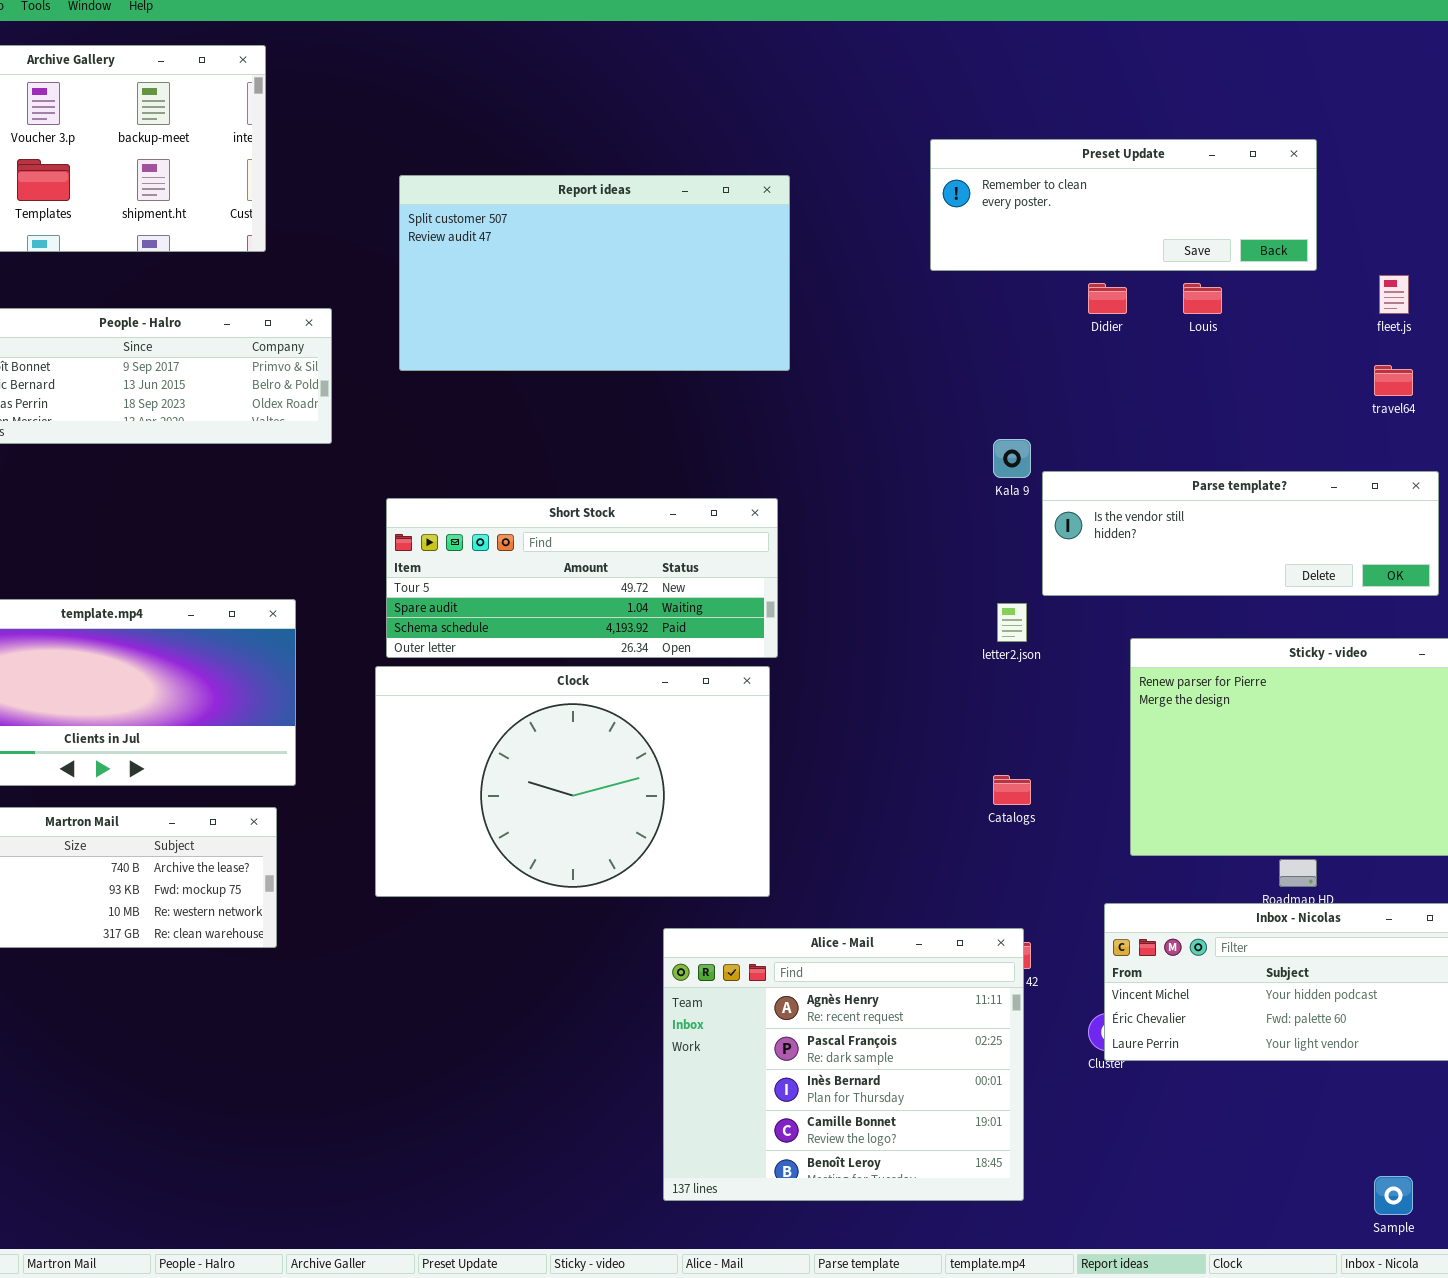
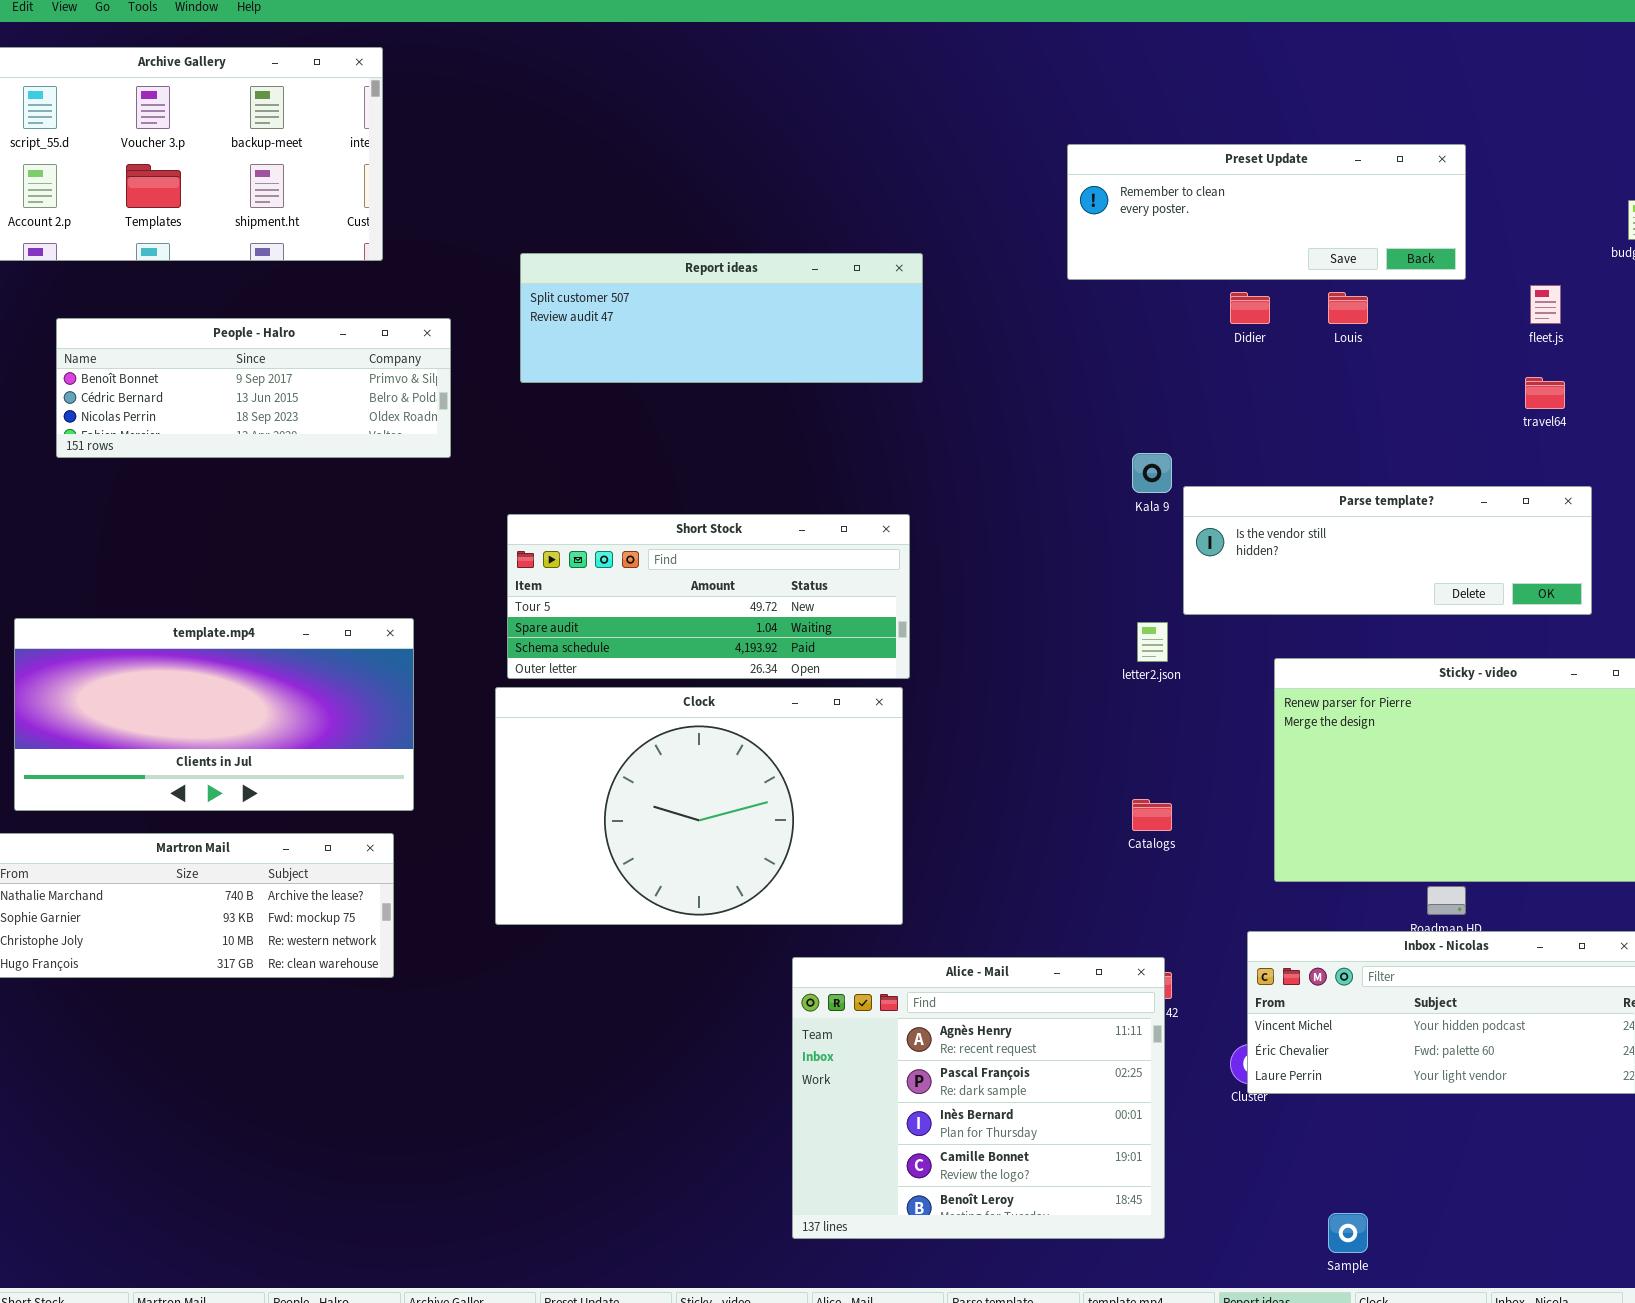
Report ideas: [399,175,790,371] -> [520,253,923,383], resized
Sample: [1374,1176,1413,1215] -> [1328,1213,1368,1253], moved

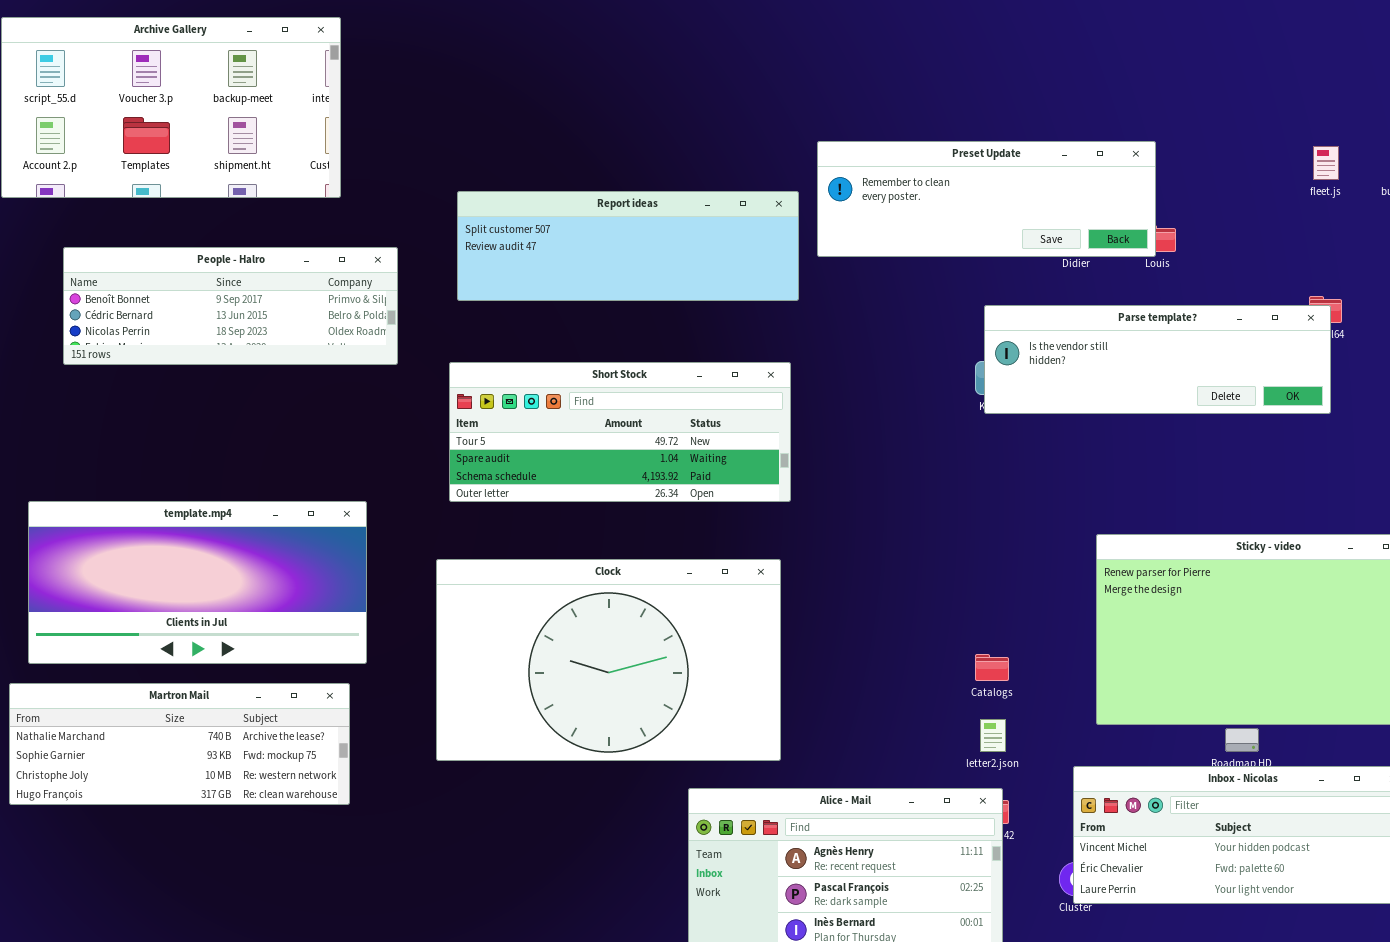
Preset Update: [1067,144,1466,280] -> [817,141,1156,257], moved
fleet.js: [1530,285,1561,324] -> [1313,146,1339,180], moved
Parse template?: [1183,486,1592,615] -> [984,305,1331,414], moved
Short Stock: [507,514,910,679] -> [449,362,791,502], moved
letter2.json: [1137,622,1168,662] -> [980,719,1006,752], moved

:::

**Exercise description:** What you give back should be exactly the lines from the one with "fleet.js: [1530,285,1561,324] ->" through the final line of the listing, and no others.

**Answer space:**
fleet.js: [1530,285,1561,324] -> [1313,146,1339,180], moved
Parse template?: [1183,486,1592,615] -> [984,305,1331,414], moved
Short Stock: [507,514,910,679] -> [449,362,791,502], moved
letter2.json: [1137,622,1168,662] -> [980,719,1006,752], moved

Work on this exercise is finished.